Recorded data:
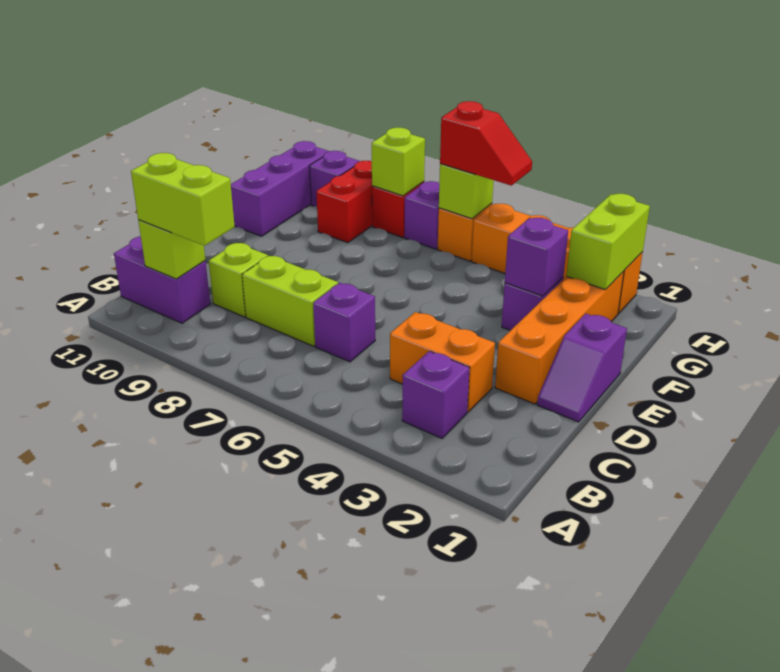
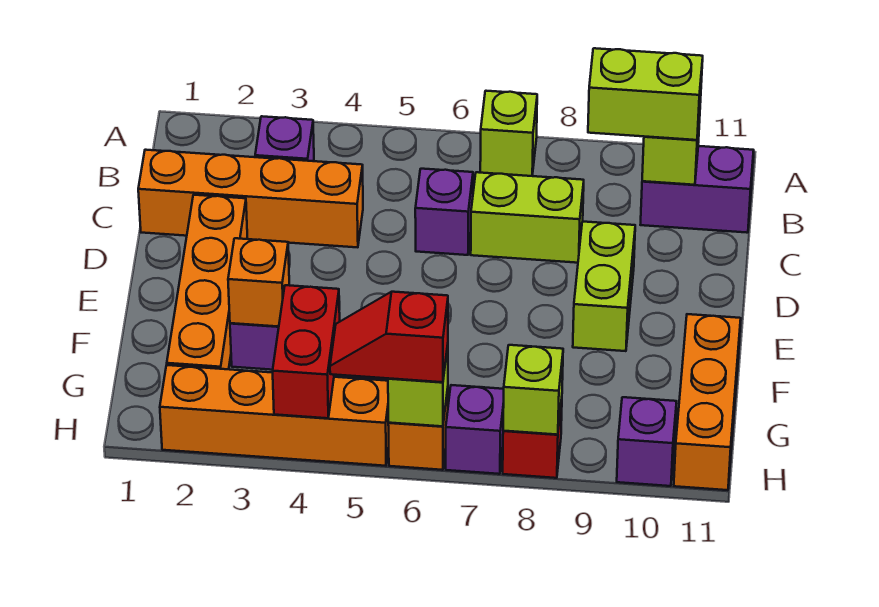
orange brick C3:C4 level 1 -> orange brick C1:C4 level 1
lime brick C9 level 1 -> lime brick A7 level 1
purple slope D1:E1 level 1 top E -> none
purple brick F3 level 2 -> orange brick F3 level 2
purple brick F11:H11 level 1 -> orange brick F11:H11 level 1
lime brick G2:H2 level 2 -> lime brick D9:E9 level 1
red brick G9:H9 level 1 -> red brick G4:H4 level 2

> _Exercise requirements_
Set down the records again verbatim, with no pictures.

> _Finished task_
orange brick C3:C4 level 1 -> orange brick C1:C4 level 1
lime brick C9 level 1 -> lime brick A7 level 1
purple slope D1:E1 level 1 top E -> none
purple brick F3 level 2 -> orange brick F3 level 2
purple brick F11:H11 level 1 -> orange brick F11:H11 level 1
lime brick G2:H2 level 2 -> lime brick D9:E9 level 1
red brick G9:H9 level 1 -> red brick G4:H4 level 2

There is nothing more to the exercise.